= Goal of the exercise =
In the material below, find each line holding the string "yellow" and copy it.

= Listed records =
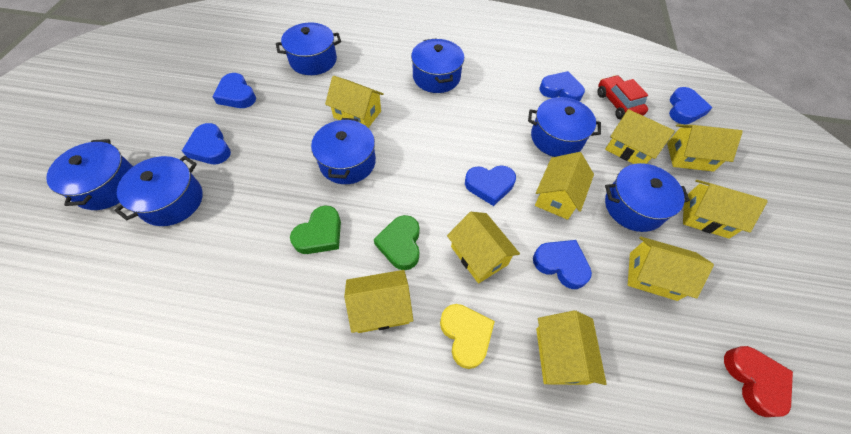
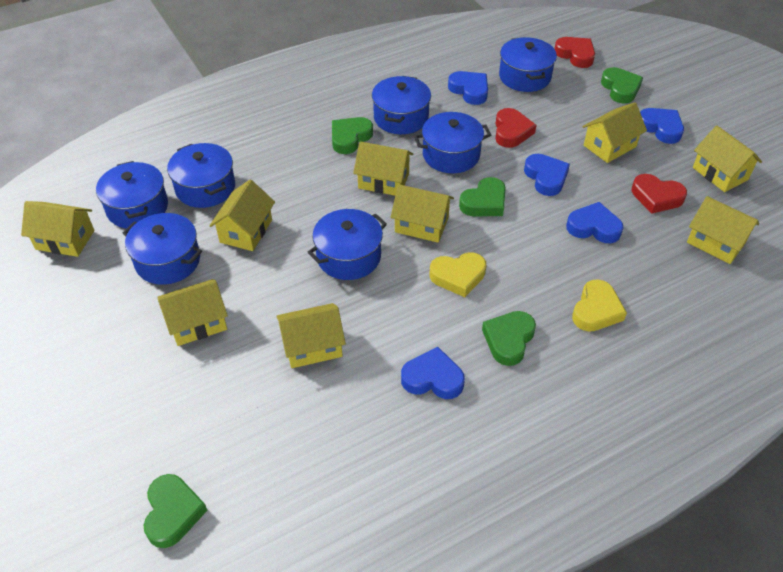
blue heart: 6 -> 5
green heart: 2 -> 5
red car: 1 -> 0
red heart: 1 -> 3
yellow heart: 1 -> 2

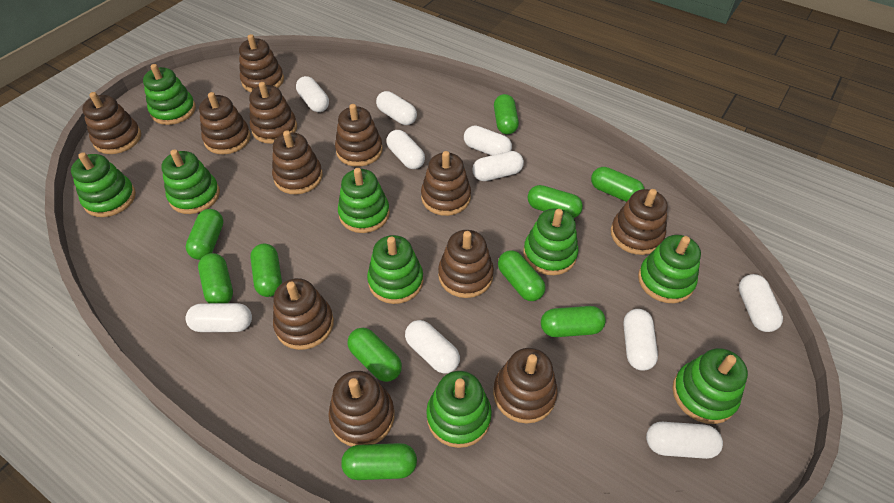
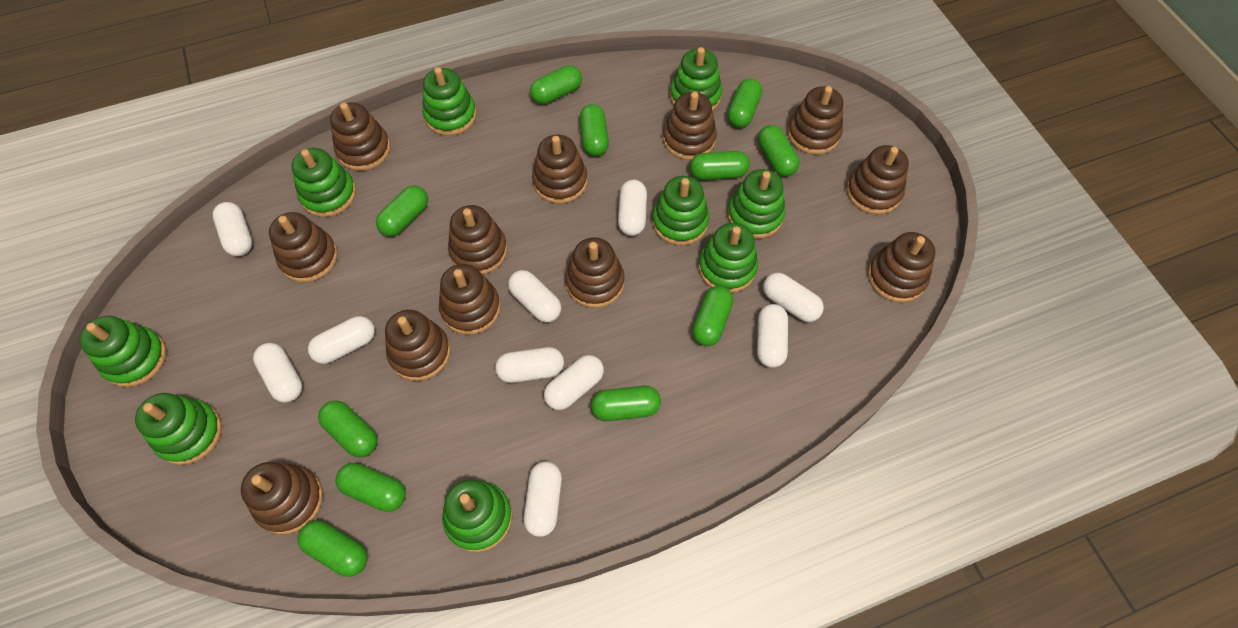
green capsule: 10 -> 11

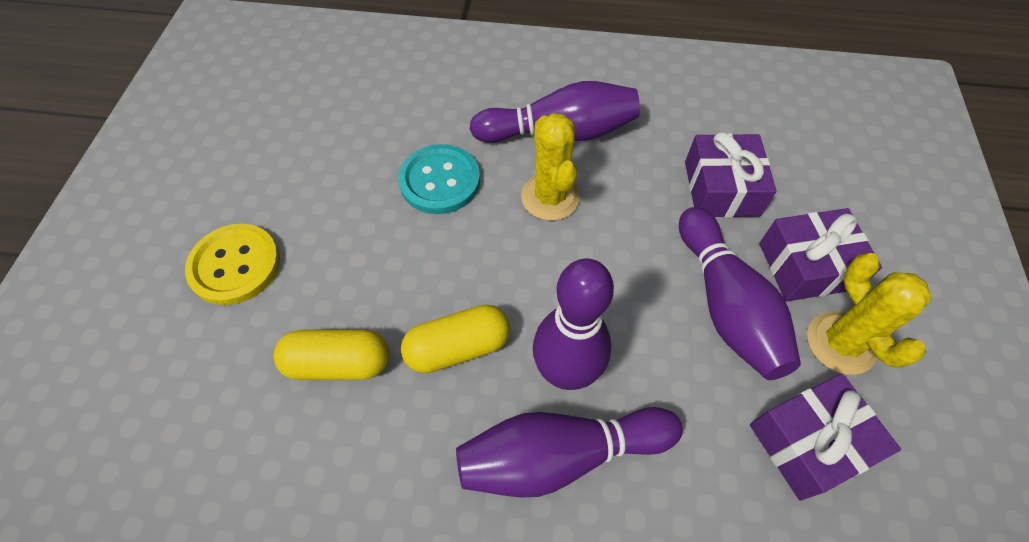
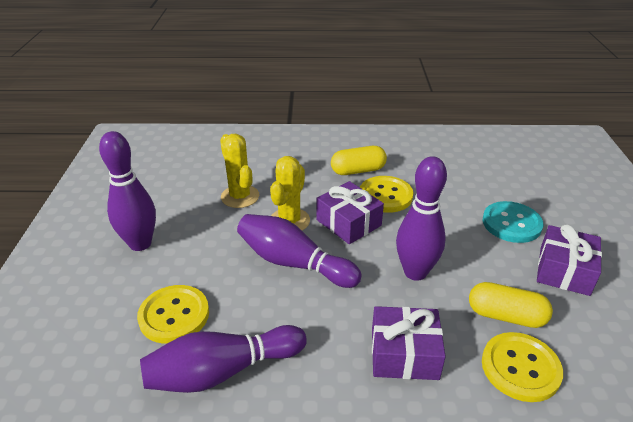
yellow button: 1 -> 3

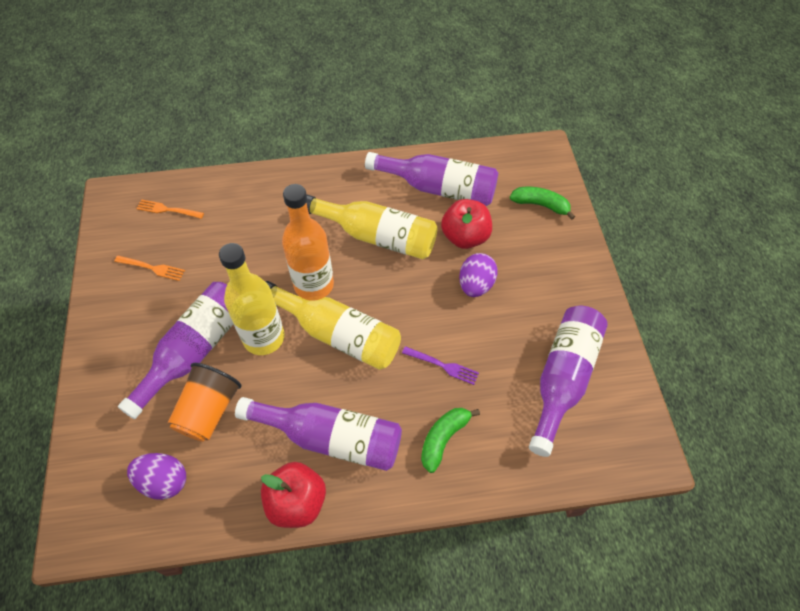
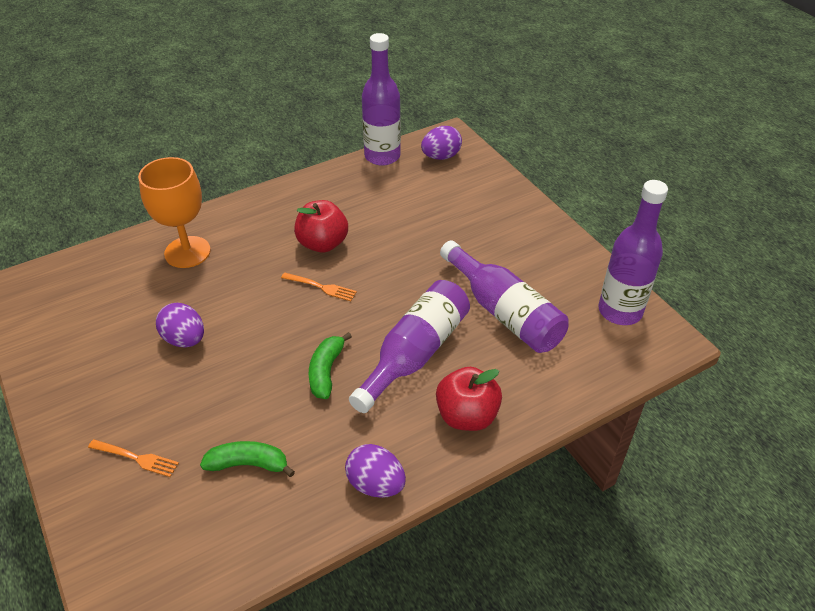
orange bottle: 1 -> 0
orange cup: 1 -> 0
orange goblet: 0 -> 1
purple egg: 2 -> 3
purple fork: 1 -> 0
yellow bottle: 3 -> 0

= Output for this task =
yellow heart: 1 -> 2
yellow button: 1 -> 3
yellow bottle: 3 -> 0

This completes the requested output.